--- BEGIN ---

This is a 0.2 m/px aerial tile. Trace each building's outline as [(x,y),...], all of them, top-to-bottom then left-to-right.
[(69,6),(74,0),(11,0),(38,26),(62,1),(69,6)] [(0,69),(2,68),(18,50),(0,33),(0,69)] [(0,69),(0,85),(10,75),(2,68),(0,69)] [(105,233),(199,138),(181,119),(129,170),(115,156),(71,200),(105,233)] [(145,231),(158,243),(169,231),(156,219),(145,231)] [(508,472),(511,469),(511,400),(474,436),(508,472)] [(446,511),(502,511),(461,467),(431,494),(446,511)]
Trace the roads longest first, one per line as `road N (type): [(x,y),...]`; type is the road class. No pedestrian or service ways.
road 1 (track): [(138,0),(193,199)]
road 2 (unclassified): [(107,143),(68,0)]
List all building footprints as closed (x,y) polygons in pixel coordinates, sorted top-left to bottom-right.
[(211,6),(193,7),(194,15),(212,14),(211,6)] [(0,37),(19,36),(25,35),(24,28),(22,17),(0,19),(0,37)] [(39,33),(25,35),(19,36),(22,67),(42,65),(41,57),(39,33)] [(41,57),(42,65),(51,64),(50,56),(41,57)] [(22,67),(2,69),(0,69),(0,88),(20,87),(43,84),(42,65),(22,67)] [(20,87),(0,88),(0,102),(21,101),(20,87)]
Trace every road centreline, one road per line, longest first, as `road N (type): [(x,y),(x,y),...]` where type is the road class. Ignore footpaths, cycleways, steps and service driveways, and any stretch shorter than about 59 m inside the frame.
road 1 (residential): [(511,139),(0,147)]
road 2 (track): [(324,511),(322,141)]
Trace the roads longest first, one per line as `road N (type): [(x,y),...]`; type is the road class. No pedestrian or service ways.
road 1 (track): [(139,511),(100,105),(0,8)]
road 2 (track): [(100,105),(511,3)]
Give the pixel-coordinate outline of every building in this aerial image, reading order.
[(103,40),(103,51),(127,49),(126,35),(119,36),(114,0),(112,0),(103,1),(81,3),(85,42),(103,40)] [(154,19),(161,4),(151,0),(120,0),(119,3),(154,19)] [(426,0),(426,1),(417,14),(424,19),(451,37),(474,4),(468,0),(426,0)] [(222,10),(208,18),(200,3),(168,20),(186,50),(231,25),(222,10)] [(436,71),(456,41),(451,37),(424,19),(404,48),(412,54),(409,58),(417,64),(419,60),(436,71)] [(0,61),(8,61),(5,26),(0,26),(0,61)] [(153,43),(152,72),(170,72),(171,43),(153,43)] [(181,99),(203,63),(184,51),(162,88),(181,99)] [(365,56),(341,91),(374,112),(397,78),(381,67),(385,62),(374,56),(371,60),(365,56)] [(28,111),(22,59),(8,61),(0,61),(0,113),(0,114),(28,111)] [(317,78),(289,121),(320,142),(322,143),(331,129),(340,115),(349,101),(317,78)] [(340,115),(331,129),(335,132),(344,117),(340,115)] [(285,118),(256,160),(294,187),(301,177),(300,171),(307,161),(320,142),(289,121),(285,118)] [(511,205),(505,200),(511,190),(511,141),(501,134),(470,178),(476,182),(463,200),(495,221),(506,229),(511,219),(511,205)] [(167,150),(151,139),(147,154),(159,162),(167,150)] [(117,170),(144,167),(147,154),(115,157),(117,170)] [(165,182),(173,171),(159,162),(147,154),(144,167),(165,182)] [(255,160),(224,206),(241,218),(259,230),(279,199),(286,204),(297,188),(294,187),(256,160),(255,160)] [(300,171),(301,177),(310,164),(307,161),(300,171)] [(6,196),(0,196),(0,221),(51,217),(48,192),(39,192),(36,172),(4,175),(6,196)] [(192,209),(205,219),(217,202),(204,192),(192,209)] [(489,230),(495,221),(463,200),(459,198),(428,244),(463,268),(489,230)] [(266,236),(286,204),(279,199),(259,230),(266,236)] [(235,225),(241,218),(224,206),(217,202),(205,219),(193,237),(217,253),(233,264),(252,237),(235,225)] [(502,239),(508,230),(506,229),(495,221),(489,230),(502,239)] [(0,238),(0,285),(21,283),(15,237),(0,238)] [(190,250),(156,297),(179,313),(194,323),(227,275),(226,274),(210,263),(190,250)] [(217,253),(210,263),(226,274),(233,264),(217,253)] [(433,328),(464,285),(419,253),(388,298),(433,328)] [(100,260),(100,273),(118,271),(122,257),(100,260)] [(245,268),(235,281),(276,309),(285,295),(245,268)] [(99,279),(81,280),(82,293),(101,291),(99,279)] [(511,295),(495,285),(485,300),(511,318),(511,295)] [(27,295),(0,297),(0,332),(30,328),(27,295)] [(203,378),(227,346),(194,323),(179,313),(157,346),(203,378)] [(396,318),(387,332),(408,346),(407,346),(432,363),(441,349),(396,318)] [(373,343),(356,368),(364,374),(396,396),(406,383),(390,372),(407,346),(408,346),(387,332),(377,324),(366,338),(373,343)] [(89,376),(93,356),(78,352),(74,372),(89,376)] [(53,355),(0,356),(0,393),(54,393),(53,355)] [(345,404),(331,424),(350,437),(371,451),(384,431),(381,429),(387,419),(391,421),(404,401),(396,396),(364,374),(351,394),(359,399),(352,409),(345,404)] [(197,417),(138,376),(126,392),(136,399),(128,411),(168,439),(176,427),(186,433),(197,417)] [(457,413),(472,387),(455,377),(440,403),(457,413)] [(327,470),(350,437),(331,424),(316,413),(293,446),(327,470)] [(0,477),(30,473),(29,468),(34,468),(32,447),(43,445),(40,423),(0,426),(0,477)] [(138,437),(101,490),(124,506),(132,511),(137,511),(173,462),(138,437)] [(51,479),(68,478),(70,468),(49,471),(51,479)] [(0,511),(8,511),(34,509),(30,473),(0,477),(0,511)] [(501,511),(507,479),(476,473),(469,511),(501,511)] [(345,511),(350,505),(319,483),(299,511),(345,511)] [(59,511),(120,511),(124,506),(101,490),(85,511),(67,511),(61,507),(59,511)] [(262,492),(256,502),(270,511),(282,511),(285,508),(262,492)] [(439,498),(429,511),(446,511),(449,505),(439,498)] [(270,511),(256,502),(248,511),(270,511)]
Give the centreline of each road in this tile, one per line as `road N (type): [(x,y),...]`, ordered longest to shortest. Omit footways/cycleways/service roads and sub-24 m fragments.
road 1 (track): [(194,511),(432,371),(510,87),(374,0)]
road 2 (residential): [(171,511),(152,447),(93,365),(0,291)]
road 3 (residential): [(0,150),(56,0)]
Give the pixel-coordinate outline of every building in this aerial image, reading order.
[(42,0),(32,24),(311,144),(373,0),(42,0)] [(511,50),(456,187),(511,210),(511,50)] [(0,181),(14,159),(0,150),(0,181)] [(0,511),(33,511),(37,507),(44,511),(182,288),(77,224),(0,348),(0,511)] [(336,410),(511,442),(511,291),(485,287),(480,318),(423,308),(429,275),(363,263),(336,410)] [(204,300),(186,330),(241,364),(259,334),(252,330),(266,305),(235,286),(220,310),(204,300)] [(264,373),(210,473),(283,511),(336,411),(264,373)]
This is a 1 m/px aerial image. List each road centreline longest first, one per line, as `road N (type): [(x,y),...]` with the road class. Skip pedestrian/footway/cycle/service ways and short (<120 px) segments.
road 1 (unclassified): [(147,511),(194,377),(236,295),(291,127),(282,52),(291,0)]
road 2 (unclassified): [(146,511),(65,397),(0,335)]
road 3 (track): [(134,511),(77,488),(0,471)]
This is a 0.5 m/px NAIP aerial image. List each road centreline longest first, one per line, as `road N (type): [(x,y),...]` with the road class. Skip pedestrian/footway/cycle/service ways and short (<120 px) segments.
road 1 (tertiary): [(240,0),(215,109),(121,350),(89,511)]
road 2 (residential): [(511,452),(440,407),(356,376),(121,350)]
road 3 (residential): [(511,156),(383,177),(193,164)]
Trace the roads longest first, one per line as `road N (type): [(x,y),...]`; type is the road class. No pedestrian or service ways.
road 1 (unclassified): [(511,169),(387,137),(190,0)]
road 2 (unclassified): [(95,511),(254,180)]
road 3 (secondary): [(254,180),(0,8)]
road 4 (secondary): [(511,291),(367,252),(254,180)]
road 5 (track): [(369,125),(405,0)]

--- END ---

| What is needed |
Output the lines from the one containing "This is a 0.5" through the last line above, unchanged and including both ends.

| Answer |
This is a 0.5 m/px NAIP aerial image. List each road centreline longest first, one per line, as `road N (type): [(x,y),...]` with the road class. Skip pedestrian/footway/cycle/service ways and short (<120 px) segments.
road 1 (tertiary): [(240,0),(215,109),(121,350),(89,511)]
road 2 (residential): [(511,452),(440,407),(356,376),(121,350)]
road 3 (residential): [(511,156),(383,177),(193,164)]
Trace the roads longest first, one per line as `road N (type): [(x,y),...]`; type is the road class. No pedestrian or service ways.
road 1 (unclassified): [(511,169),(387,137),(190,0)]
road 2 (unclassified): [(95,511),(254,180)]
road 3 (secondary): [(254,180),(0,8)]
road 4 (secondary): [(511,291),(367,252),(254,180)]
road 5 (track): [(369,125),(405,0)]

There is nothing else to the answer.